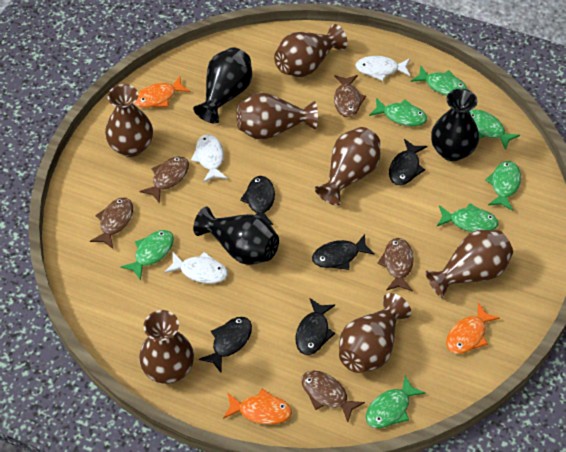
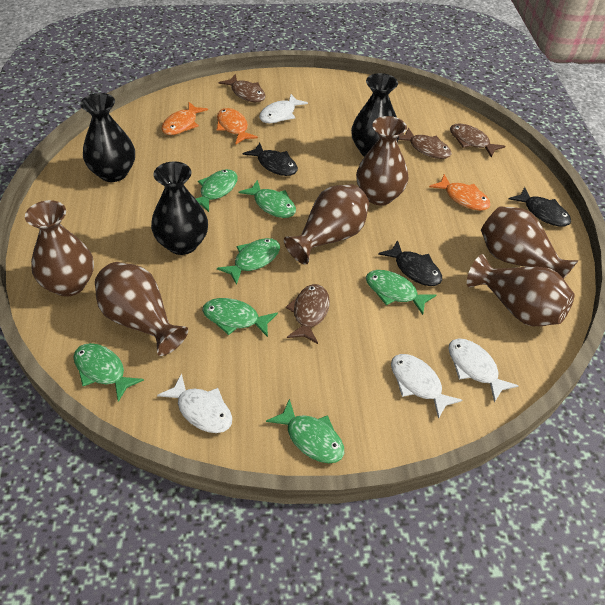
black fish: [199,317,252,372] [240,176,275,225] [296,298,335,355] [312,234,375,270] [389,139,427,185] = 5 -> [243,143,298,176] [378,240,442,286] [509,187,571,227] = 3
brown fish: [90,197,133,249] [139,156,189,204] [301,370,365,422] [334,75,366,117] [377,238,414,291] = 5 -> [218,74,266,102] [286,284,330,344] [399,127,452,159] [450,124,506,158] = 4
brown vase: [105,84,153,157] [139,310,194,384] [236,92,318,140] [274,24,347,77] [315,127,380,206] [339,293,411,373] [426,230,513,298] = 7 -> [25,200,94,297] [95,262,188,356] [284,184,369,265] [356,116,408,205] [467,254,575,326] [481,206,579,279] = 6
white fish: [164,252,228,284] [191,134,228,182] [355,56,411,81] = 3 -> [157,373,232,433] [259,94,308,123] [391,354,462,419] [448,338,519,403] = 4

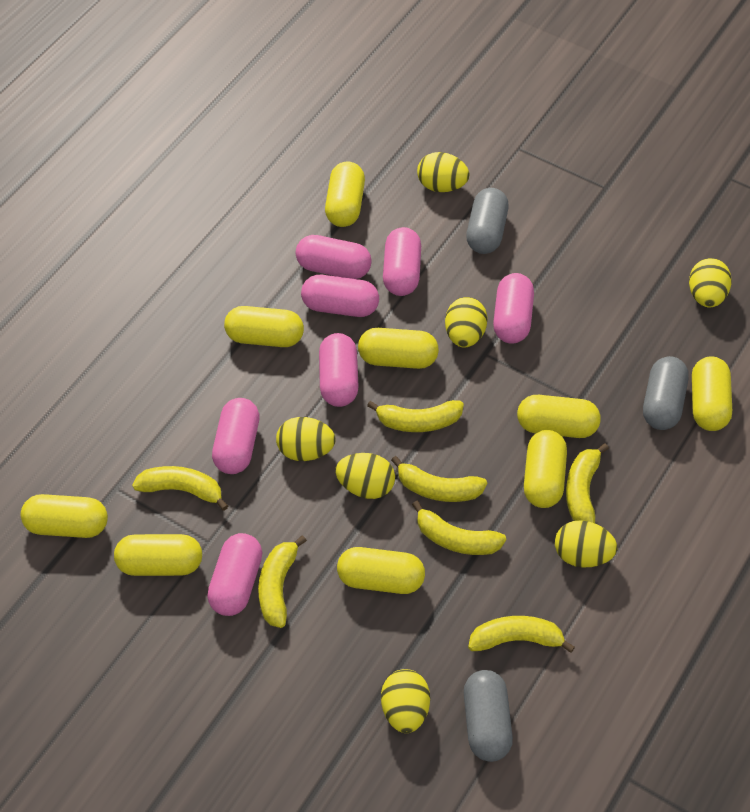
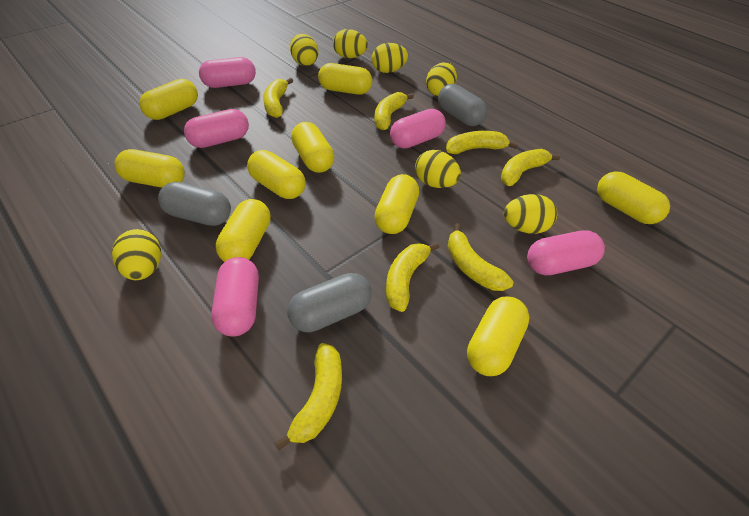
pink capsule: [207,533,262,616] [212,398,260,474] [296,235,372,279] [301,275,379,317] [319,333,359,407] [383,227,421,296] [493,273,534,344] = 7 -> [184,109,249,148] [199,57,256,88] [211,257,259,336] [390,109,446,149] [527,231,605,275] = 5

**WHAT TO DO:**
Leave out the pictures; repeat the data exactly.

**RESPONSE FOR THIS EXERCISE:**
black fish: [199,317,252,372] [240,176,275,225] [296,298,335,355] [312,234,375,270] [389,139,427,185] = 5 -> [243,143,298,176] [378,240,442,286] [509,187,571,227] = 3
brown fish: [90,197,133,249] [139,156,189,204] [301,370,365,422] [334,75,366,117] [377,238,414,291] = 5 -> [218,74,266,102] [286,284,330,344] [399,127,452,159] [450,124,506,158] = 4
brown vase: [105,84,153,157] [139,310,194,384] [236,92,318,140] [274,24,347,77] [315,127,380,206] [339,293,411,373] [426,230,513,298] = 7 -> [25,200,94,297] [95,262,188,356] [284,184,369,265] [356,116,408,205] [467,254,575,326] [481,206,579,279] = 6
white fish: [164,252,228,284] [191,134,228,182] [355,56,411,81] = 3 -> [157,373,232,433] [259,94,308,123] [391,354,462,419] [448,338,519,403] = 4

pink capsule: [207,533,262,616] [212,398,260,474] [296,235,372,279] [301,275,379,317] [319,333,359,407] [383,227,421,296] [493,273,534,344] = 7 -> [184,109,249,148] [199,57,256,88] [211,257,259,336] [390,109,446,149] [527,231,605,275] = 5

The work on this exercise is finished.